▸ Exercise brief
Write out each record in full and exactly as given. Skip any pictures.

Items from a dataset:
---------------

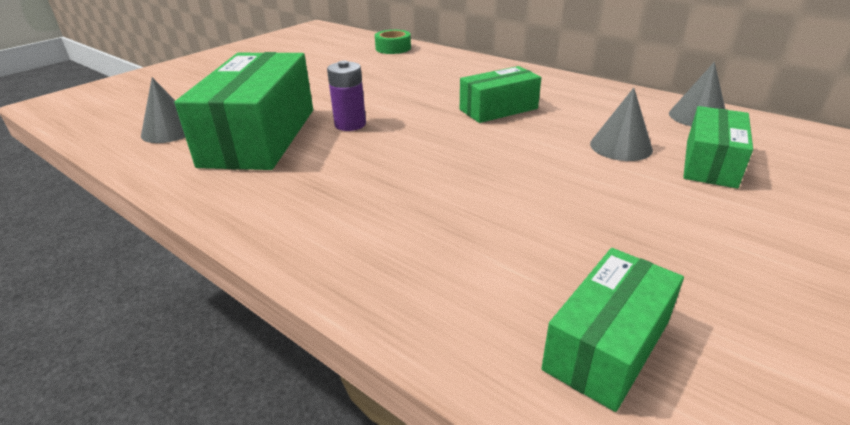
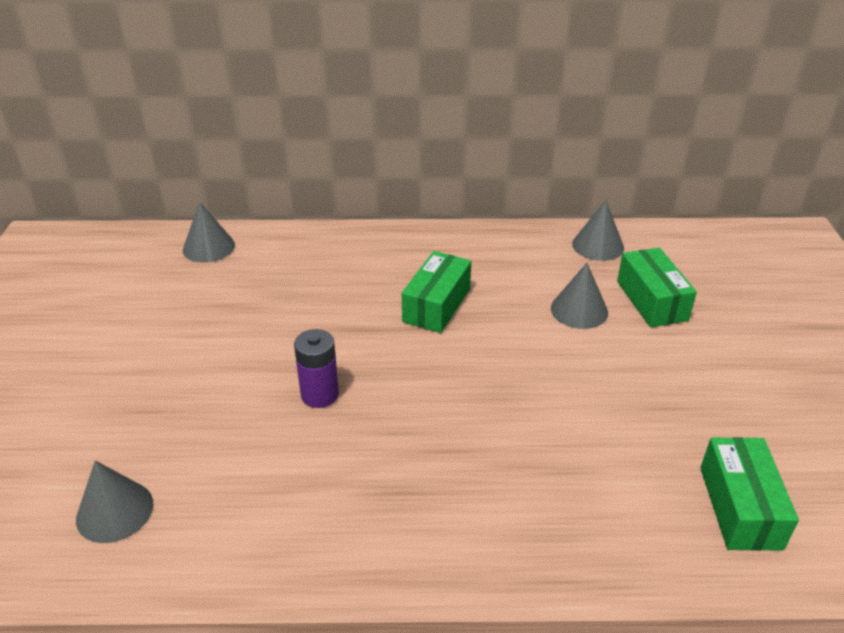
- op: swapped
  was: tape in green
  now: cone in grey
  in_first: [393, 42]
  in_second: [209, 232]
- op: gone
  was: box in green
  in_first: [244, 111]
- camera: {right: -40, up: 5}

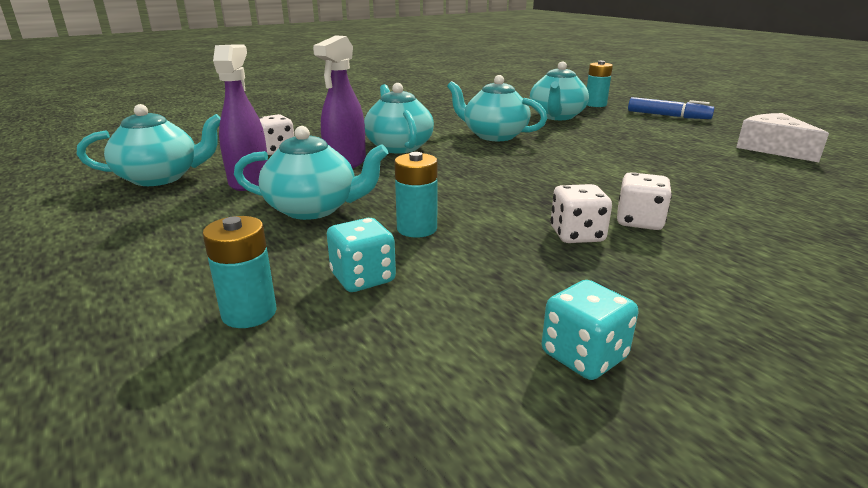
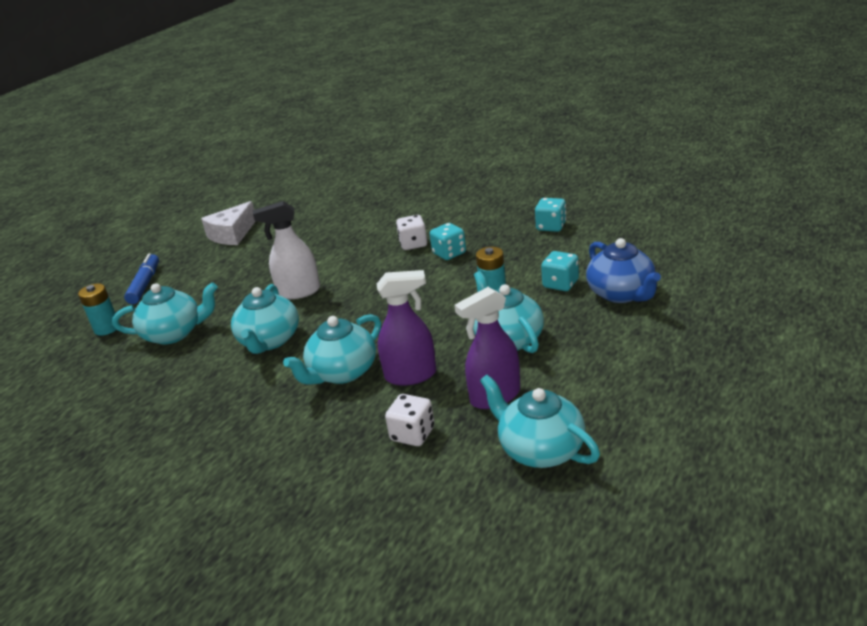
- op: new
  now: spray bottle in white
  in_second: [286, 250]
- op: repainted
  was: dice in white
  now: dice in turquoise
  in_first: [581, 213]
  in_second: [448, 241]
- op: swapped
  was: battery in turquoise
  now: teapot in blue
  in_first: [240, 272]
  in_second: [623, 270]
- camera: {right: -115, up: 5}

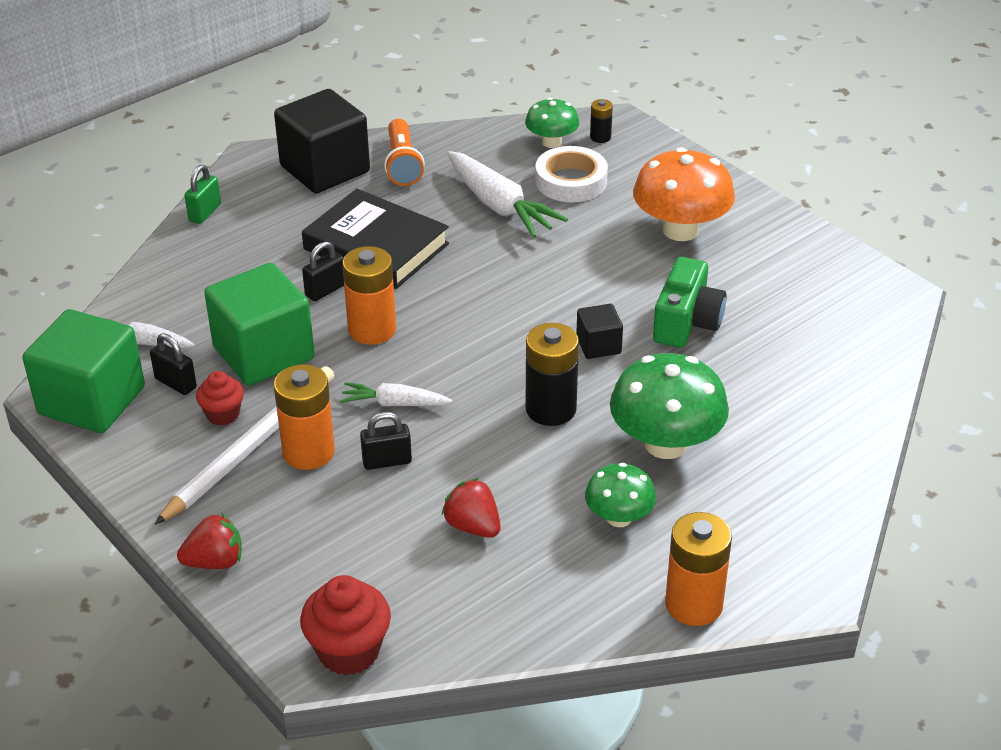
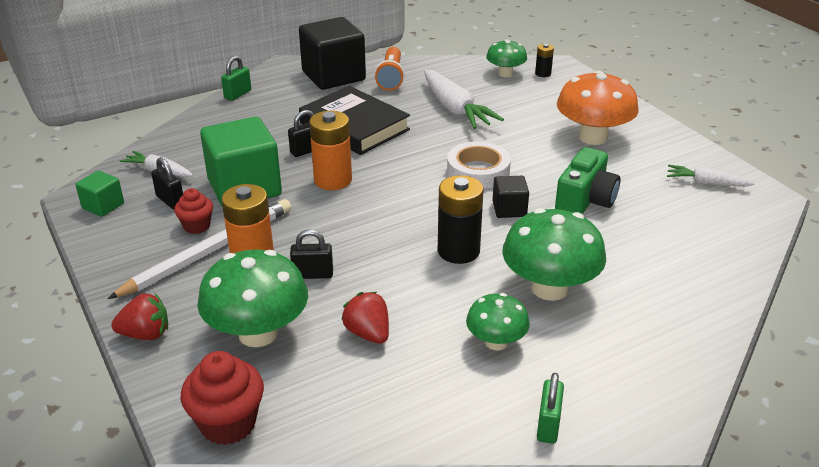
- op: scaled
  was: cube in green
  in_first: [84, 371]
  in_second: [99, 193]
  ratio: 0.48
- op: new
  now: mushroom in green
  in_second: [252, 298]
- op: shifted
  was: tape in white
  in_first: [571, 174]
  in_second: [479, 165]
- op: swapped
  was: battery in orange
  now: padlock in green
  in_first: [698, 569]
  in_second: [550, 408]
- op: shifted
  was: carrot in white
  in_first: [396, 394]
  in_second: [711, 176]
- camera: {right: 10, up: -5}

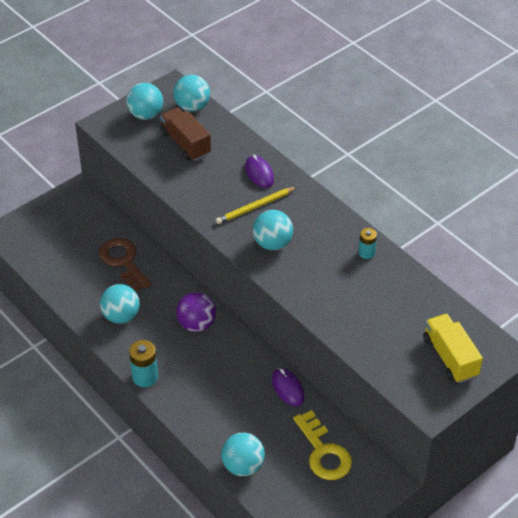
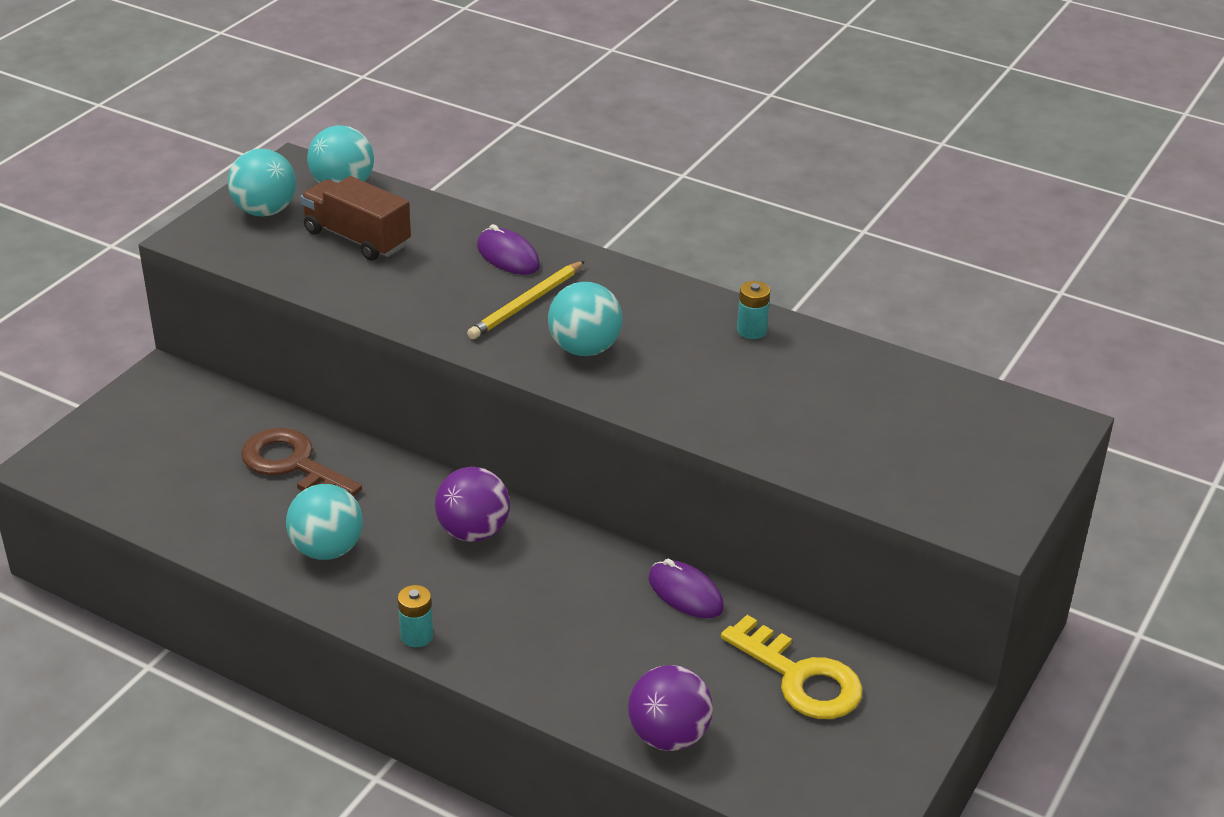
- op: scaled
  was: battery in turquoise
  in_first: [143, 363]
  in_second: [415, 616]
  ratio: 0.64
- op: repainted
  was: ball in turquoise
  now: ball in purple
  in_first: [243, 454]
  in_second: [670, 708]
- op: gone
  was: truck in yellow
  in_first: [453, 348]
- camera: {right: -20, up: -10}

---------------

▸ Task output
- op: swapped
  was: tape in green
  now: cone in grey
  in_first: [393, 42]
  in_second: [209, 232]
- op: gone
  was: box in green
  in_first: [244, 111]
- camera: {right: -40, up: 5}

- op: new
  now: spray bottle in white
  in_second: [286, 250]
- op: repainted
  was: dice in white
  now: dice in turquoise
  in_first: [581, 213]
  in_second: [448, 241]
- op: swapped
  was: battery in turquoise
  now: teapot in blue
  in_first: [240, 272]
  in_second: [623, 270]
- camera: {right: -115, up: 5}

- op: scaled
  was: cube in green
  in_first: [84, 371]
  in_second: [99, 193]
  ratio: 0.48
- op: new
  now: mushroom in green
  in_second: [252, 298]
- op: shifted
  was: tape in white
  in_first: [571, 174]
  in_second: [479, 165]
- op: swapped
  was: battery in orange
  now: padlock in green
  in_first: [698, 569]
  in_second: [550, 408]
- op: shifted
  was: carrot in white
  in_first: [396, 394]
  in_second: [711, 176]
- camera: {right: 10, up: -5}

- op: scaled
  was: battery in turquoise
  in_first: [143, 363]
  in_second: [415, 616]
  ratio: 0.64
- op: repainted
  was: ball in turquoise
  now: ball in purple
  in_first: [243, 454]
  in_second: [670, 708]
- op: gone
  was: truck in yellow
  in_first: [453, 348]
- camera: {right: -20, up: -10}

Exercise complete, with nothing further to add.